▸ Your task: Within the entries below, the lines from the one with "BZ2: buzzer 12V" through the one with "D1: none -> LED blue (A BAT, K GND)" are to be set down exactly, both ends kept.

▸ Records supplied:
■ ■ ■ ■ ■ ■ ■

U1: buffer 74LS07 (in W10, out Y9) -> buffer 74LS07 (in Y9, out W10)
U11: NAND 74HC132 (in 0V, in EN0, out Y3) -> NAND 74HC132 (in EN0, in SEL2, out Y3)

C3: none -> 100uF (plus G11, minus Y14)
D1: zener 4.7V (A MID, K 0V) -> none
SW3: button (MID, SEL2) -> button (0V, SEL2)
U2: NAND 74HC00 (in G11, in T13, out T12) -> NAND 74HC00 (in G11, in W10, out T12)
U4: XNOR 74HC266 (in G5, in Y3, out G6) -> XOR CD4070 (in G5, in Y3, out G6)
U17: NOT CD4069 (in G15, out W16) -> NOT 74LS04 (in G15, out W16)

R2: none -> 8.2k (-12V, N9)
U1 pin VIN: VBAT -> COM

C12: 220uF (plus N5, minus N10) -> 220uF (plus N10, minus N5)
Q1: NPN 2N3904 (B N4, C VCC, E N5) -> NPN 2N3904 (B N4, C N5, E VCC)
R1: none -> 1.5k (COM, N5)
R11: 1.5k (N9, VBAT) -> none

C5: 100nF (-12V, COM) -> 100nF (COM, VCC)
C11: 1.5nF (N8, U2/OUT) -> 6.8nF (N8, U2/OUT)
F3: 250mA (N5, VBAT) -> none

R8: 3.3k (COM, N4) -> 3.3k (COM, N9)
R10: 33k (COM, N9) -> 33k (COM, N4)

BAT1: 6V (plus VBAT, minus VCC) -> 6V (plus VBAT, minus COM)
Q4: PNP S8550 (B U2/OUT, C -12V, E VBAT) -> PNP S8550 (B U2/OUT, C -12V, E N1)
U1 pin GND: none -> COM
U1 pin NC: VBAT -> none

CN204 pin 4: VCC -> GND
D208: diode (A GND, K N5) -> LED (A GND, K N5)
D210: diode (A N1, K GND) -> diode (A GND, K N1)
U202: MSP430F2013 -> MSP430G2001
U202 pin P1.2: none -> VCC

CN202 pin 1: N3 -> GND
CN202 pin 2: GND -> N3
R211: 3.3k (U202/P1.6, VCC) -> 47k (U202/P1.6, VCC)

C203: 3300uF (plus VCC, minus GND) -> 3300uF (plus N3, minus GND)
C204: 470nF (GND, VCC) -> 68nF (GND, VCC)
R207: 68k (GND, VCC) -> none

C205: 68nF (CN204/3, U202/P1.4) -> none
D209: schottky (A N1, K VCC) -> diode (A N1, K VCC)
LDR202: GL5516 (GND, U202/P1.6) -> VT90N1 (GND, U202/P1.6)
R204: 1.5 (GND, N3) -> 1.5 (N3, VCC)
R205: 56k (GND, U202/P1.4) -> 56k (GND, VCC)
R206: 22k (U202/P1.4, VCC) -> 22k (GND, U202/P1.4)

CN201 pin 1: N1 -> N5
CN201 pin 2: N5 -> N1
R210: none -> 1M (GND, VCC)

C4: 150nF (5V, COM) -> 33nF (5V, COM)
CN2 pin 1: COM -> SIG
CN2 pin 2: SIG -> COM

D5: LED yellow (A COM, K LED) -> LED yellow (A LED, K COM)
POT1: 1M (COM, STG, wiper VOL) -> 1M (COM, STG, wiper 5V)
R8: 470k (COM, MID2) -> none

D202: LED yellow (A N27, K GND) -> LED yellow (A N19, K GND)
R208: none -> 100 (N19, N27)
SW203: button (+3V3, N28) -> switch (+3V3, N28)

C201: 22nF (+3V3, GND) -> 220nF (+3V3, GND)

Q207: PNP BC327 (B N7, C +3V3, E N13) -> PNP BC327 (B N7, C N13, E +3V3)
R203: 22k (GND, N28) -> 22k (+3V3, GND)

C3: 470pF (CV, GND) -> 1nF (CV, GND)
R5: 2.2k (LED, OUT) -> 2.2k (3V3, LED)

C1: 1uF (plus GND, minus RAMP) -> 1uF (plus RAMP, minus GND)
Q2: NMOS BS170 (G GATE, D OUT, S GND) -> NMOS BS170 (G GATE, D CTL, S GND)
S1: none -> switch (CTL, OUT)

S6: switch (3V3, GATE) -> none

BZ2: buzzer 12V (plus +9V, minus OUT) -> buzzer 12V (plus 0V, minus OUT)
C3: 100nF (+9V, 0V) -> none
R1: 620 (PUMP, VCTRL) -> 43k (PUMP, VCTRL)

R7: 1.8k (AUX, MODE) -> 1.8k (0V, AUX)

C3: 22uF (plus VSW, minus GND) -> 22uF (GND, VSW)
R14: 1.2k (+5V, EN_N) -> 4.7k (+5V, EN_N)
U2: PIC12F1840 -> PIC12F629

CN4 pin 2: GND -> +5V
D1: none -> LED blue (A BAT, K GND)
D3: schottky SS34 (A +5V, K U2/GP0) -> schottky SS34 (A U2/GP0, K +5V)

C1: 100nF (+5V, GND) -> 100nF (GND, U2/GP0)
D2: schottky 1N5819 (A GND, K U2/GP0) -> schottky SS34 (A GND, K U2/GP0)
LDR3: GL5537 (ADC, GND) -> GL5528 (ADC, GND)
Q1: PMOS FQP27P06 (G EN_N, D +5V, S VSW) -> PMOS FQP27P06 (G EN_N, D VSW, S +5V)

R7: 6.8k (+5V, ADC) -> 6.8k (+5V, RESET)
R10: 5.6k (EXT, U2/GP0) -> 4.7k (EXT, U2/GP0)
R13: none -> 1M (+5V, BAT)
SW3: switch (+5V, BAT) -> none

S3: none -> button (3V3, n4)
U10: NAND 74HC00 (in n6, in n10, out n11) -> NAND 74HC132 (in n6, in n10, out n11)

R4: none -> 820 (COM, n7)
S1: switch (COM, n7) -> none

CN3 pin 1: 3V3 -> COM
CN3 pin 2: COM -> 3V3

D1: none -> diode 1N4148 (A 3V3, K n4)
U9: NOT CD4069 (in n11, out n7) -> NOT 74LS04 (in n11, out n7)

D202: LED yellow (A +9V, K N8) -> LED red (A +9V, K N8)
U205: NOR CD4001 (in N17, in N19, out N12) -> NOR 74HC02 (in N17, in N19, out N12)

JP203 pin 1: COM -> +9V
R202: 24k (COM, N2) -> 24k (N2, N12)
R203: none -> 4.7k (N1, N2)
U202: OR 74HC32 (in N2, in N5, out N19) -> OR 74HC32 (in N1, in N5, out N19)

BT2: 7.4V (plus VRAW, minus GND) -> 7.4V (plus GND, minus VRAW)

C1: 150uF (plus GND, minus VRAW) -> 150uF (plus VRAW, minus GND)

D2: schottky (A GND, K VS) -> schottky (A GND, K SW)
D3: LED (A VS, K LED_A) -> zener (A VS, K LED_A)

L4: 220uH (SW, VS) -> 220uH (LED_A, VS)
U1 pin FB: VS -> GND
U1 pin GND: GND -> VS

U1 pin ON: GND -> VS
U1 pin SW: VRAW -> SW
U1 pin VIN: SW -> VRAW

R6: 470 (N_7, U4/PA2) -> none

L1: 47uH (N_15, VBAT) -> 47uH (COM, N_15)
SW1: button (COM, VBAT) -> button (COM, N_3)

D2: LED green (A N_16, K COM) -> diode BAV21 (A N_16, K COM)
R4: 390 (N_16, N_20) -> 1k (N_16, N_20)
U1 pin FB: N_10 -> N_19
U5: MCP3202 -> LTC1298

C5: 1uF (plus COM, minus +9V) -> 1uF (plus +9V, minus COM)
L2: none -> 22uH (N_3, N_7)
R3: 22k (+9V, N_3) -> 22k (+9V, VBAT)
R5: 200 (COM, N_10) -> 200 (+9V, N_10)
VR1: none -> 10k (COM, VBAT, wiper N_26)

■ ■ ■ ■ ■ ■ ■

▸ Solution for this exercise:
BZ2: buzzer 12V (plus +9V, minus OUT) -> buzzer 12V (plus 0V, minus OUT)
C3: 100nF (+9V, 0V) -> none
R1: 620 (PUMP, VCTRL) -> 43k (PUMP, VCTRL)

R7: 1.8k (AUX, MODE) -> 1.8k (0V, AUX)

C3: 22uF (plus VSW, minus GND) -> 22uF (GND, VSW)
R14: 1.2k (+5V, EN_N) -> 4.7k (+5V, EN_N)
U2: PIC12F1840 -> PIC12F629

CN4 pin 2: GND -> +5V
D1: none -> LED blue (A BAT, K GND)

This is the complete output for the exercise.